#### ABOUT THIS EXERCISE:
Retype, please, the listing from its opening line through the line that contains "X101: none -> 10MHz (XI, XO)", both included, without the pictures.

#### DATA FOR THIS EXERCISE:
#####
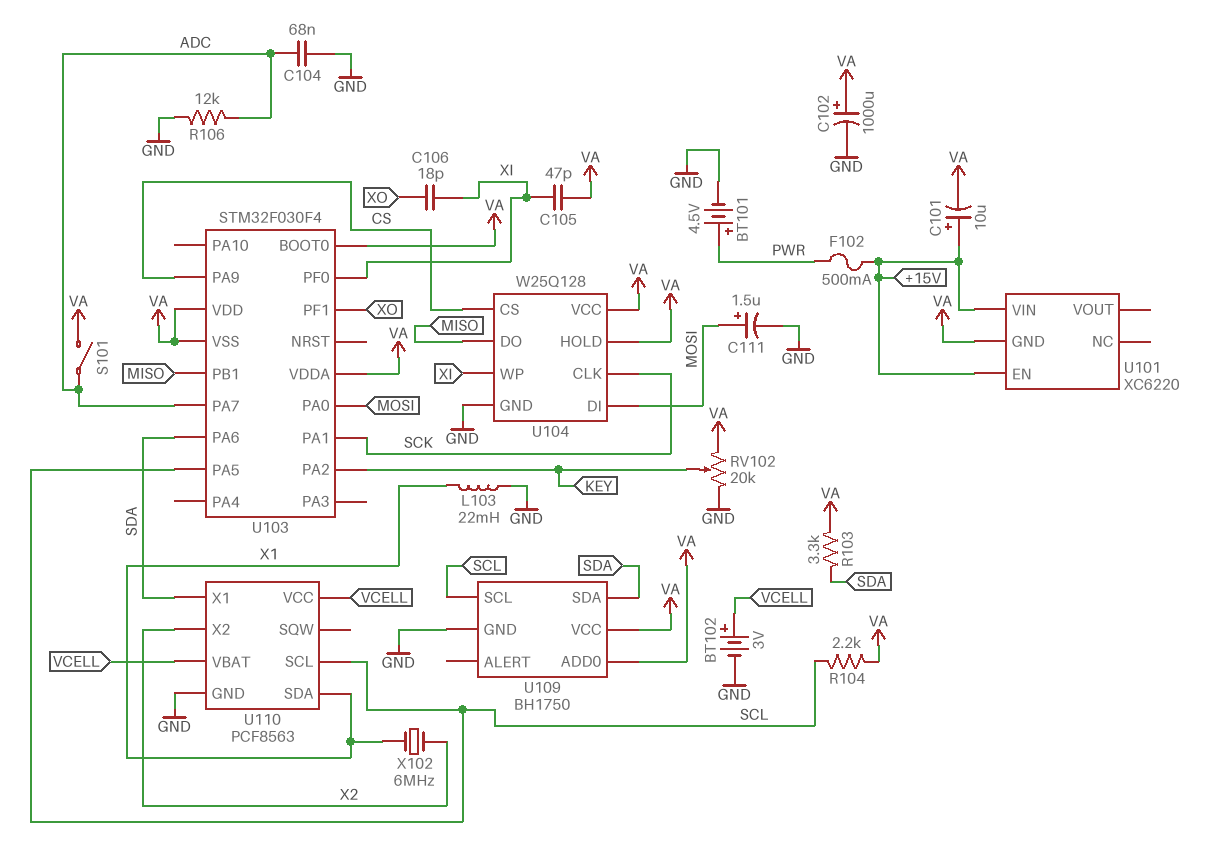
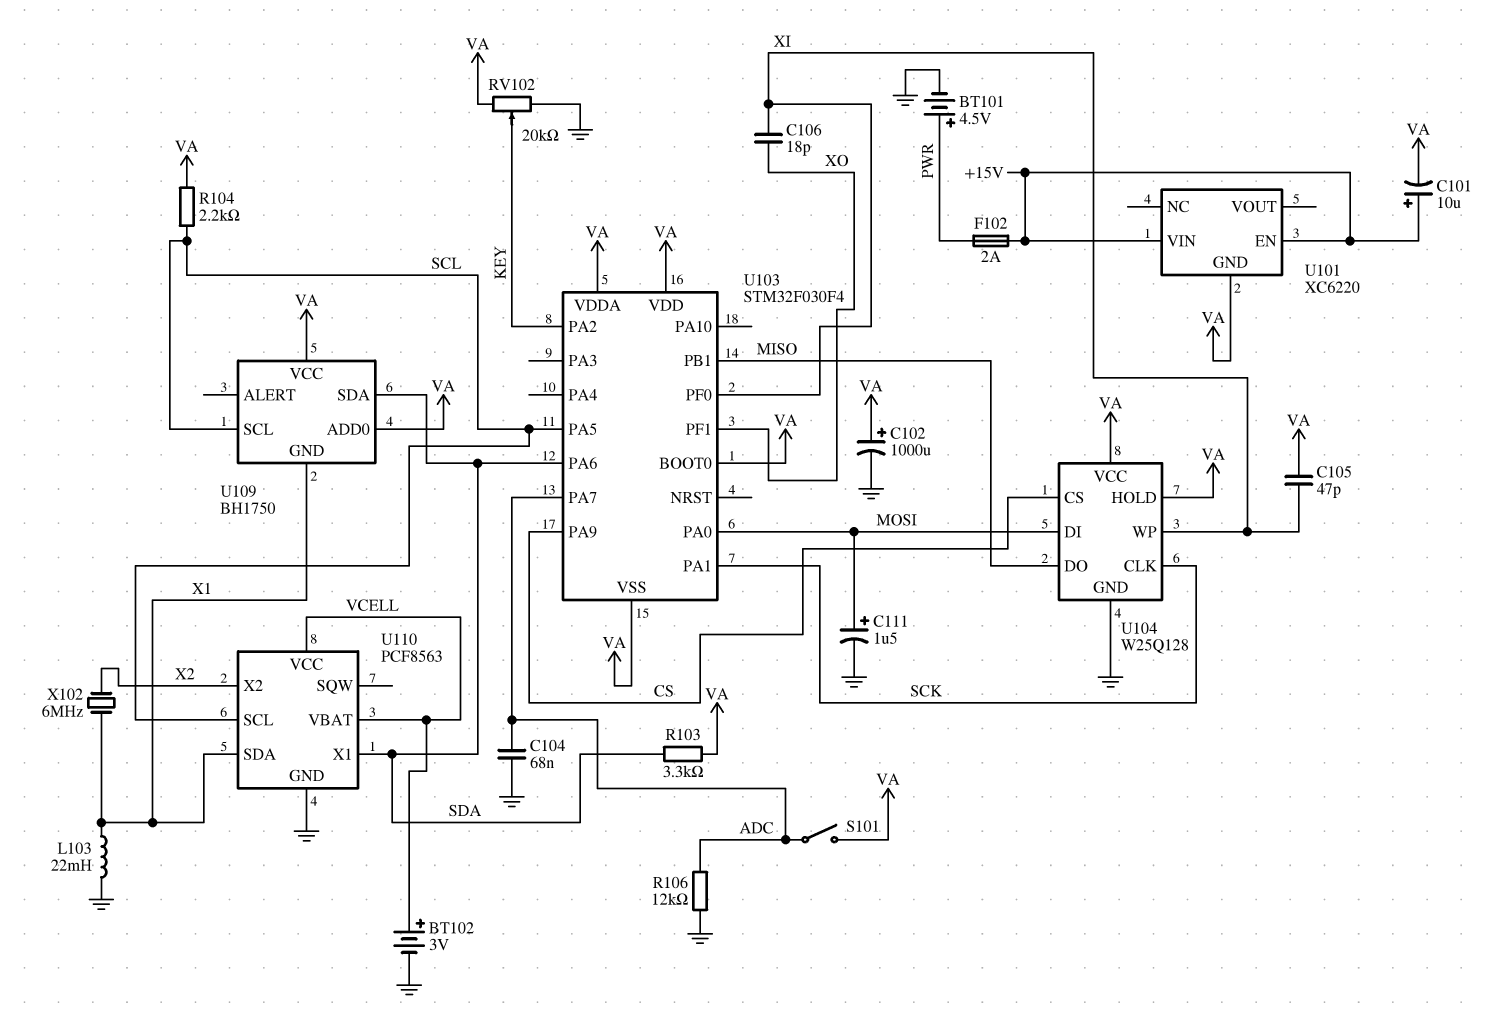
F102: 500mA (+15V, PWR) -> 2A (+15V, PWR)
U109 pin GND: GND -> X1

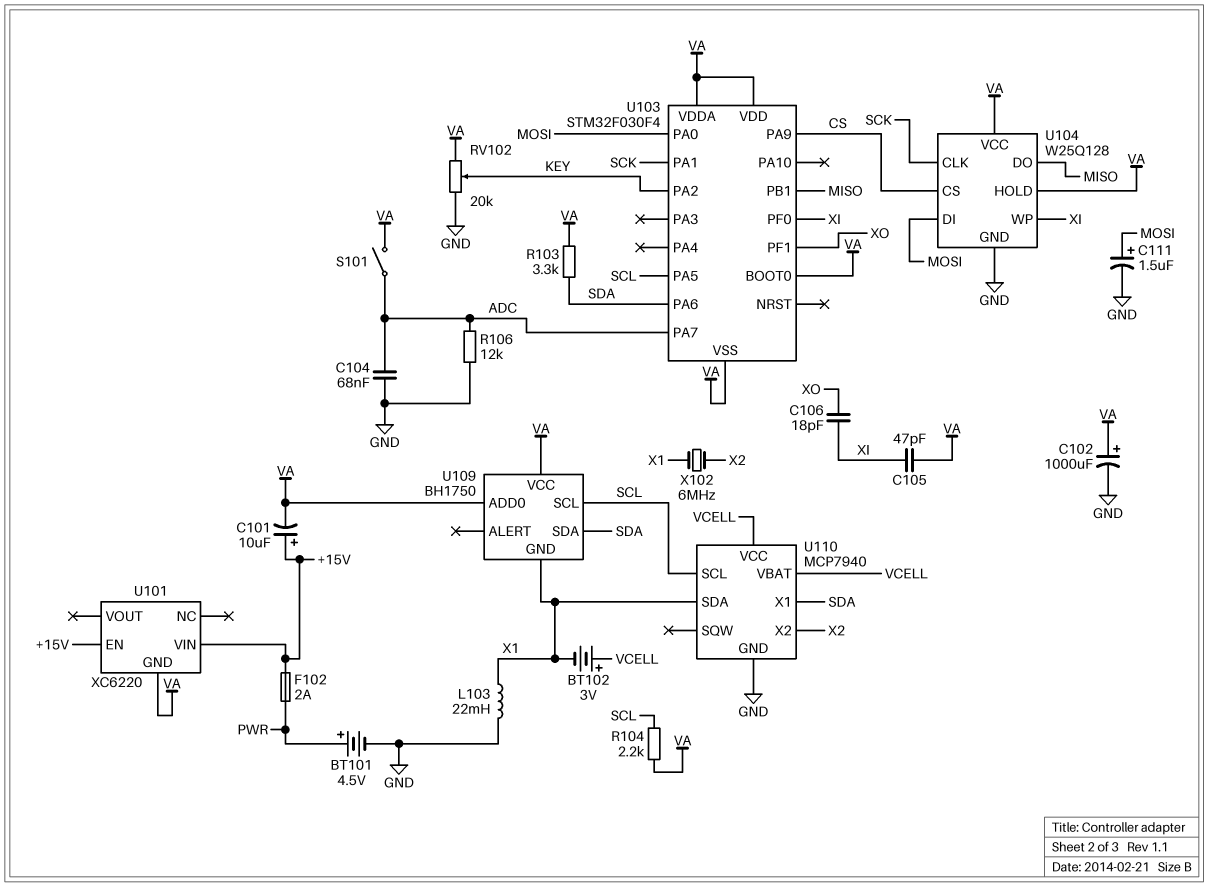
BT102: 3V (plus VCELL, minus GND) -> 3V (plus VCELL, minus X1)
U110: PCF8563 -> MCP7940

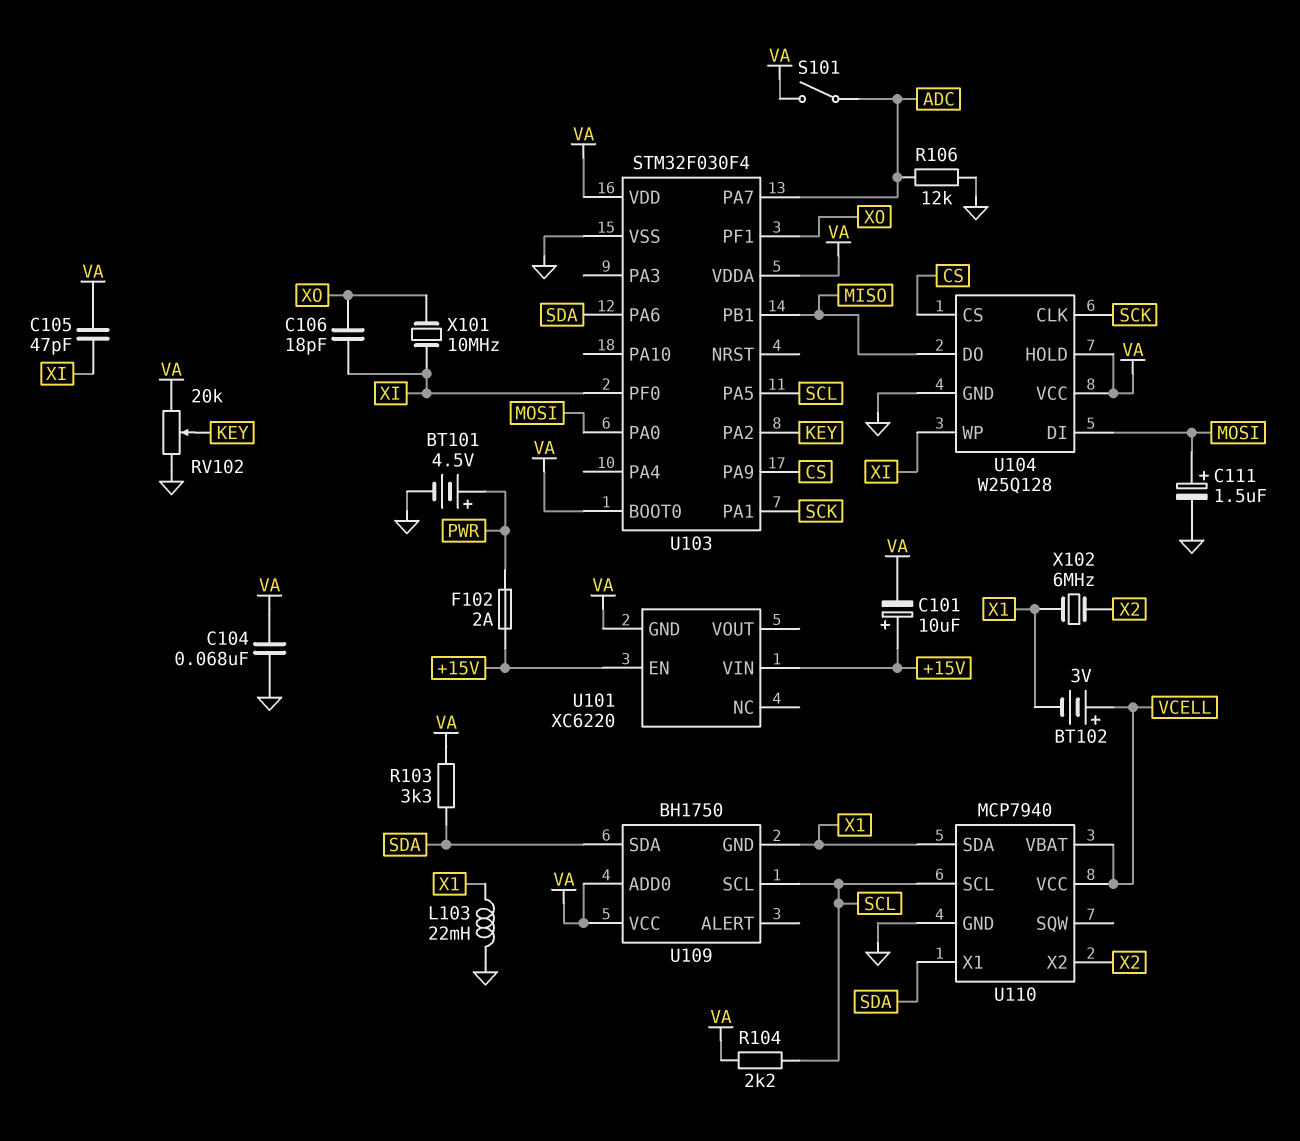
C102: 1000uF (plus VA, minus GND) -> none
C104: 68nF (ADC, GND) -> 68nF (GND, VA)
U103 pin VSS: VA -> GND
X101: none -> 10MHz (XI, XO)

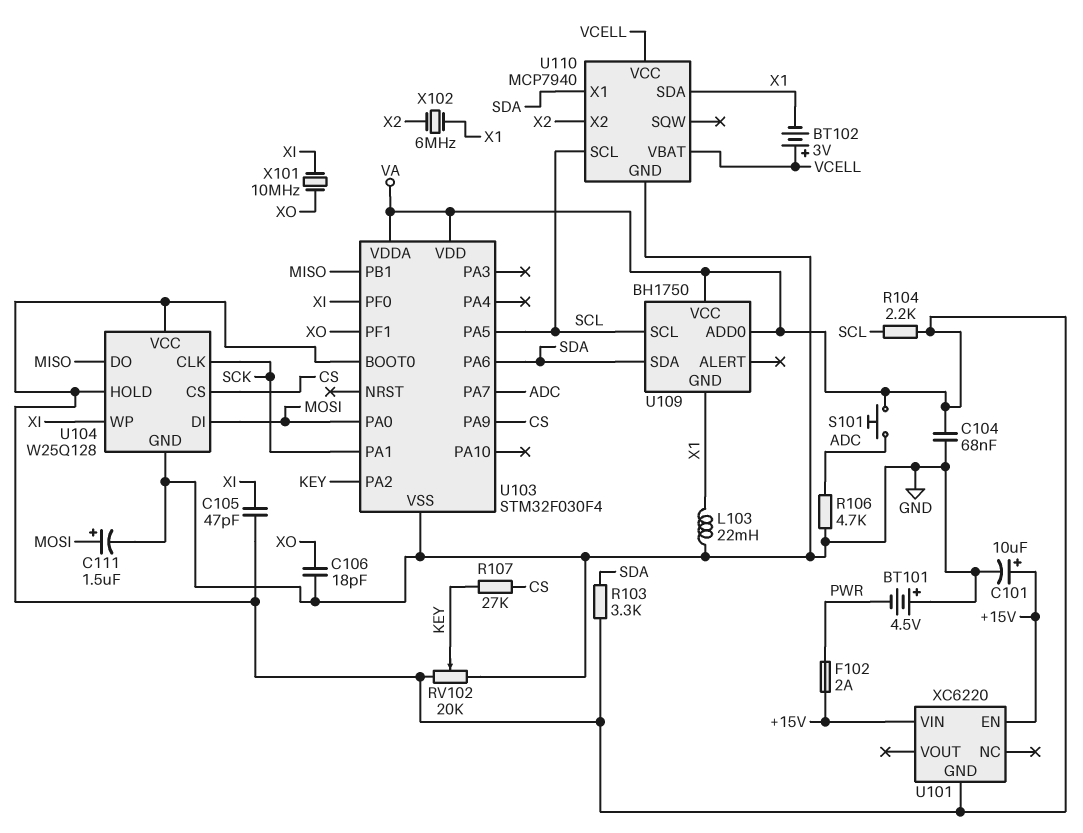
BT101: 4.5V (plus PWR, minus GND) -> 4.5V (plus GND, minus PWR)
C101: 10uF (plus +15V, minus VA) -> 10uF (plus +15V, minus GND)
C106: 18pF (XI, XO) -> 18pF (GND, XO)
R106: 12k (ADC, GND) -> 4.7k (ADC, GND)
R107: none -> 27k (CS, KEY)
S101: switch (ADC, VA) -> button (ADC, VA)

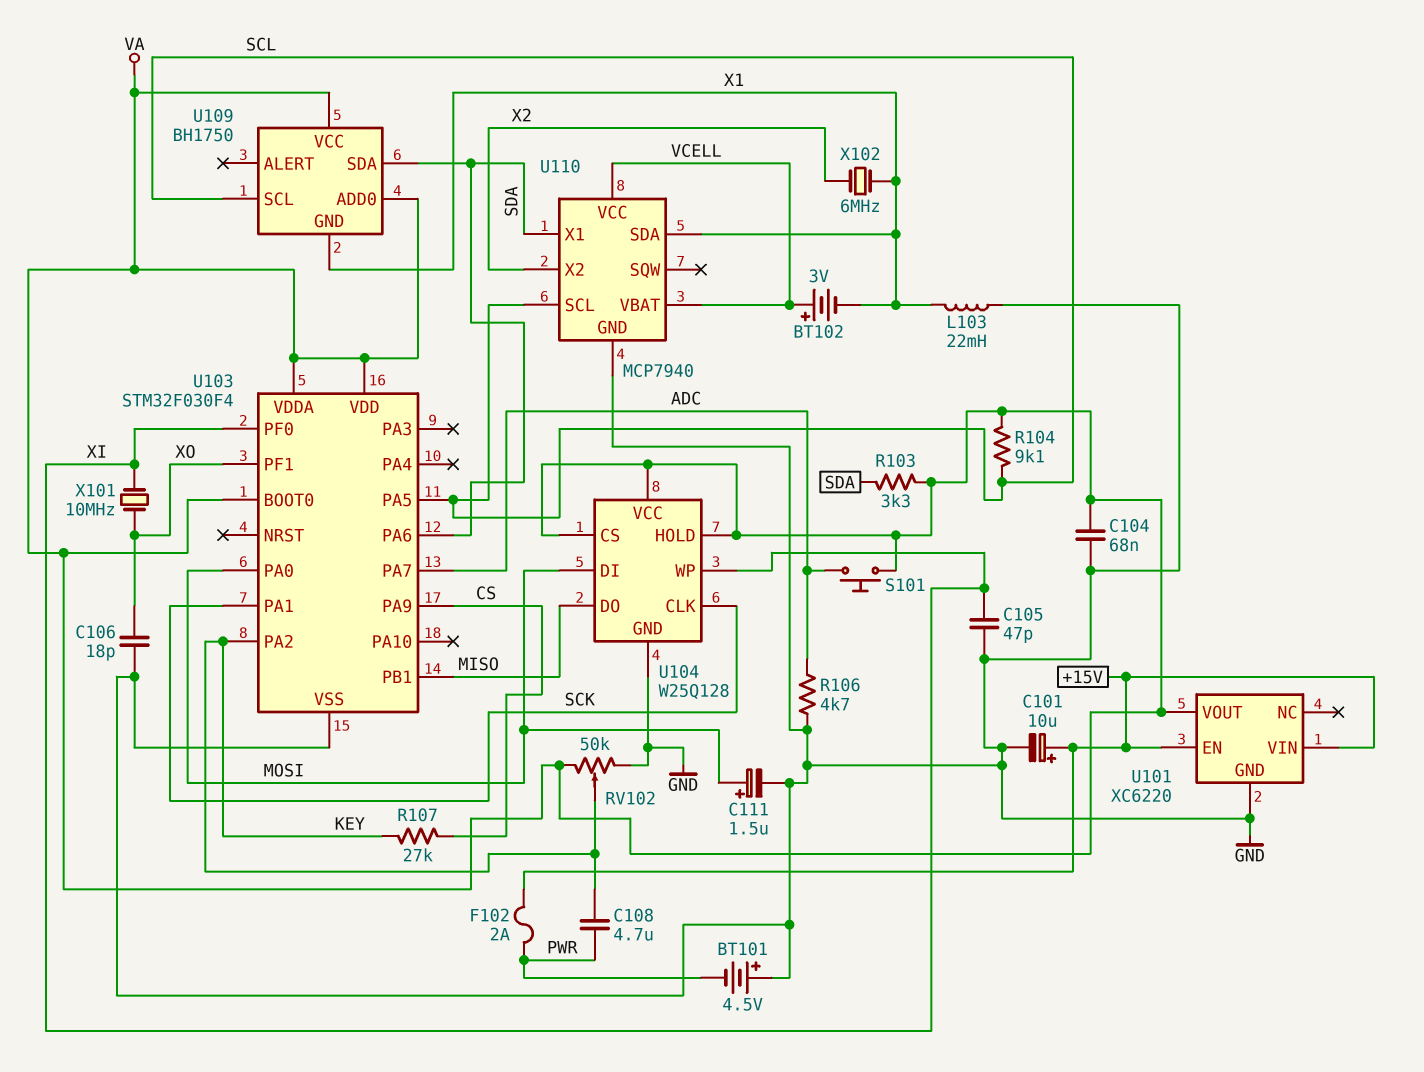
C105: 47pF (VA, XI) -> 47pF (GND, XI)
C108: none -> 4.7uF (KEY, PWR)
R104: 2.2k (SCL, VA) -> 9.1k (SCL, VA)
RV102: 20k (GND, VA, wiper KEY) -> 50k (GND, VA, wiper KEY)
U101 pin GND: VA -> GND
U101 pin VOUT: none -> VA
U104 pin CS: CS -> VA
#####
#### EXPECTED OUTPUT:
F102: 500mA (+15V, PWR) -> 2A (+15V, PWR)
U109 pin GND: GND -> X1

BT102: 3V (plus VCELL, minus GND) -> 3V (plus VCELL, minus X1)
U110: PCF8563 -> MCP7940

C102: 1000uF (plus VA, minus GND) -> none
C104: 68nF (ADC, GND) -> 68nF (GND, VA)
U103 pin VSS: VA -> GND
X101: none -> 10MHz (XI, XO)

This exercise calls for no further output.